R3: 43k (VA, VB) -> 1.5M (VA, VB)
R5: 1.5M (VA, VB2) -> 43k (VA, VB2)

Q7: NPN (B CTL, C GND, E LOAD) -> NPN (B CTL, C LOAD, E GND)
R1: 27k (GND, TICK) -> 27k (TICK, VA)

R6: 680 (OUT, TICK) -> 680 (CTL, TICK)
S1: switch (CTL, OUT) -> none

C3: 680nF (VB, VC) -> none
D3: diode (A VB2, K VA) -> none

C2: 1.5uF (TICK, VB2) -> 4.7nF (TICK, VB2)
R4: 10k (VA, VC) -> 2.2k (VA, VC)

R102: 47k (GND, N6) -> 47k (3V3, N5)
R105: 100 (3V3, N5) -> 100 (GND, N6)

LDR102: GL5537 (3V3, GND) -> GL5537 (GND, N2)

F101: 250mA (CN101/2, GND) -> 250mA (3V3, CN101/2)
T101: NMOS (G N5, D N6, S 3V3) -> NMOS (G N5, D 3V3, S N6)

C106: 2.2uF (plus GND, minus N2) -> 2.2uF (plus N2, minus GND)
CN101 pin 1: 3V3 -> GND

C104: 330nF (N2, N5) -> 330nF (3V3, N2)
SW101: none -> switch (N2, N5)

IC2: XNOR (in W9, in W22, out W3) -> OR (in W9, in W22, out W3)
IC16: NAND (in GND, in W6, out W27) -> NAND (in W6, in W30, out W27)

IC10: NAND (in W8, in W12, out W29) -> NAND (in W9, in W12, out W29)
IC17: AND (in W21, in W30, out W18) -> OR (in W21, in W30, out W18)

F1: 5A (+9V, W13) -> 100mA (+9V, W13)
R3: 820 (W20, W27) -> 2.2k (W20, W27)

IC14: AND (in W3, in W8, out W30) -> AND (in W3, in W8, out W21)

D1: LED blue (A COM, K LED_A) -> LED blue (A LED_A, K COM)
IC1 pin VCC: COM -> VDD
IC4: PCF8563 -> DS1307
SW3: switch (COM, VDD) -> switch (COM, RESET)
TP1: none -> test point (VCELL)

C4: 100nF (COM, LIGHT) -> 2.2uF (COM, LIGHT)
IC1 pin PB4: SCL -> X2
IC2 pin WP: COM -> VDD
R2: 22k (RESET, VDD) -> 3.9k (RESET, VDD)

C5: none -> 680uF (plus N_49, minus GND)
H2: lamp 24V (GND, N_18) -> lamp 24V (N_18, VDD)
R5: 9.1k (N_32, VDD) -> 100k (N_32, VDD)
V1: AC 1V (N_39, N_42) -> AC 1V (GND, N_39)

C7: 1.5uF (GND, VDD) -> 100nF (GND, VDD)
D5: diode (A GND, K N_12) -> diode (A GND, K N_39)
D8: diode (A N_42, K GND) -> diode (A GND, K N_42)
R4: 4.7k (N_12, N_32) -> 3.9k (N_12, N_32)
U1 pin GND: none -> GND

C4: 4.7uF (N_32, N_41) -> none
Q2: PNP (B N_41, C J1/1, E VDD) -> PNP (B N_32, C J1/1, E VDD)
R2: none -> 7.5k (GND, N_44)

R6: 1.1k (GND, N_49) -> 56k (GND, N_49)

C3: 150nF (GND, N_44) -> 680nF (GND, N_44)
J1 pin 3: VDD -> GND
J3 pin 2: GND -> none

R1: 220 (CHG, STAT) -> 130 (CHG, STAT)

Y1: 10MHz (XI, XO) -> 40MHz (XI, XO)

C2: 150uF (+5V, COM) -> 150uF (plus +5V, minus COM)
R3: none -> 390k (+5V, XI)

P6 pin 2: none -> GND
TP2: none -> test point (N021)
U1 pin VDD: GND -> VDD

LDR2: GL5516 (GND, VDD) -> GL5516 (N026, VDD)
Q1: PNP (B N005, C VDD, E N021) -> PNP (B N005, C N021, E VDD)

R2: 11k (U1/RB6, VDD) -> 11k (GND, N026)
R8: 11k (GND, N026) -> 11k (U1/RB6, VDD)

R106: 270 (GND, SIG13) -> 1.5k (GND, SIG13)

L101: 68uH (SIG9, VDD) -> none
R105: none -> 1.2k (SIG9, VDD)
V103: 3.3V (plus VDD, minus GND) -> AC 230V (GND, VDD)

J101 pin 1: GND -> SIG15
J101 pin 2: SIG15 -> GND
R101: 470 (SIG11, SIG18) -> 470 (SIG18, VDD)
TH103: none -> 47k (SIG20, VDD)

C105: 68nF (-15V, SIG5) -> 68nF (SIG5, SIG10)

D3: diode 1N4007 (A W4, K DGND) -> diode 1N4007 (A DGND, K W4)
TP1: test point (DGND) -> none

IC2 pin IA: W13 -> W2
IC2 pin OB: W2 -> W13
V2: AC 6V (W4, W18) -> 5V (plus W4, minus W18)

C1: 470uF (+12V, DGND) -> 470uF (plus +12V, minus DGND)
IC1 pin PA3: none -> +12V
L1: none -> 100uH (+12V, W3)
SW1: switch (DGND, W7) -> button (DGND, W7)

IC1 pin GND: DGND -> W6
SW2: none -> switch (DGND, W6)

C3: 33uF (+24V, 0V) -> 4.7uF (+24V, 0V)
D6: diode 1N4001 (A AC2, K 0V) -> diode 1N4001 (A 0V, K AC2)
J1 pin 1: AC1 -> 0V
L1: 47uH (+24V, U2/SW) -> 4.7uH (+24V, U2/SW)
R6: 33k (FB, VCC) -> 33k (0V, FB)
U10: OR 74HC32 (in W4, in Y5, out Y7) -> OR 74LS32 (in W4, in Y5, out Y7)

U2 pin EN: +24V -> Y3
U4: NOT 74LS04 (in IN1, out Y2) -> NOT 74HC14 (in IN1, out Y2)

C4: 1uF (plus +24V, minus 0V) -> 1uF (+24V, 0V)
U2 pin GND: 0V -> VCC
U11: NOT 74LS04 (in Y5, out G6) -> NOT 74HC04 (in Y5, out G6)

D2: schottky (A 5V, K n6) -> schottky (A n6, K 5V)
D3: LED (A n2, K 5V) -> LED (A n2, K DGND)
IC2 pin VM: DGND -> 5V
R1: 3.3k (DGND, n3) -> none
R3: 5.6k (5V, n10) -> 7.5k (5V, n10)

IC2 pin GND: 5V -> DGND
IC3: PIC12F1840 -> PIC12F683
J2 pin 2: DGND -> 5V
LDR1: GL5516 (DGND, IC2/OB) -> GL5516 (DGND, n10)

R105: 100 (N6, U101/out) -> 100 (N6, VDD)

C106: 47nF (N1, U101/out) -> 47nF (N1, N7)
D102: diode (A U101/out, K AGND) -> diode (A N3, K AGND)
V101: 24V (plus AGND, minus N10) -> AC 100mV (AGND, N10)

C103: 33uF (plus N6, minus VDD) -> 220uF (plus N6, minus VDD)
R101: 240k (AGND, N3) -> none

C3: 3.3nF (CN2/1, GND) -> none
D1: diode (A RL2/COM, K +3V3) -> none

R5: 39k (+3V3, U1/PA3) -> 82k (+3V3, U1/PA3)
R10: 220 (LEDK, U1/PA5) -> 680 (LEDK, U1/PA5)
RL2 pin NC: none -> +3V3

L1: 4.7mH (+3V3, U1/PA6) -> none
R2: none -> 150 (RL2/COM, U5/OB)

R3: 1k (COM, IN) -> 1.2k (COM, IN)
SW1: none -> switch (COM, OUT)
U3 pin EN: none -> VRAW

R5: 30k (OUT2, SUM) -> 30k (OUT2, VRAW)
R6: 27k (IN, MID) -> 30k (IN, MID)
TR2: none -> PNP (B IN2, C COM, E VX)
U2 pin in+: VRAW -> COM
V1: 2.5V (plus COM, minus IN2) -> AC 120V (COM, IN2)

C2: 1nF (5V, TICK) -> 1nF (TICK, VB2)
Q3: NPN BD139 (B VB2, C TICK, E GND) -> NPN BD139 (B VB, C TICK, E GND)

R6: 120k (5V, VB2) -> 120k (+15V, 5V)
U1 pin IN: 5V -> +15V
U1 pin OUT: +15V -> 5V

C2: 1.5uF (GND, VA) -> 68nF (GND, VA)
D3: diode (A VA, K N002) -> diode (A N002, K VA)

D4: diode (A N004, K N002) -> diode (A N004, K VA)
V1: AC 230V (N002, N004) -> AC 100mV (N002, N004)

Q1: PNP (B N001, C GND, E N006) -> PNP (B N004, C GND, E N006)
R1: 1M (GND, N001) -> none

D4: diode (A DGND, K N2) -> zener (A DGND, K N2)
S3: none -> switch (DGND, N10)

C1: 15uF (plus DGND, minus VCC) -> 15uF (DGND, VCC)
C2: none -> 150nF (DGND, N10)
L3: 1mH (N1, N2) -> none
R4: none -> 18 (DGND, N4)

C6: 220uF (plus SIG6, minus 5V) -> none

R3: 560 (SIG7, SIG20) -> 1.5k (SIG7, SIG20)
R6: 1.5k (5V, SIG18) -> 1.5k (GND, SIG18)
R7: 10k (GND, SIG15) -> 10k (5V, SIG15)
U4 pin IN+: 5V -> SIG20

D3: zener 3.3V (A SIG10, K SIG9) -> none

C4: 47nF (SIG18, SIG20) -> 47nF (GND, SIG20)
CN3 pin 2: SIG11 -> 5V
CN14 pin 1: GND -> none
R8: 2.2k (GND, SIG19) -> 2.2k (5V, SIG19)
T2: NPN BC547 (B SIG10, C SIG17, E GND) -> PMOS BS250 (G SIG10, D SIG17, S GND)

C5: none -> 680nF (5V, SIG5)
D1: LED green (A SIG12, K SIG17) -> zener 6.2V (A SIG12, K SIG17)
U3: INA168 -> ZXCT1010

# # # #

### YOUR OBJECTIVE
Return each line of the entries that holds the string "switch".

### YOUR SOLUTION
S1: switch (CTL, OUT) -> none
SW101: none -> switch (N2, N5)
SW3: switch (COM, VDD) -> switch (COM, RESET)
SW1: switch (DGND, W7) -> button (DGND, W7)
SW2: none -> switch (DGND, W6)
SW1: none -> switch (COM, OUT)
S3: none -> switch (DGND, N10)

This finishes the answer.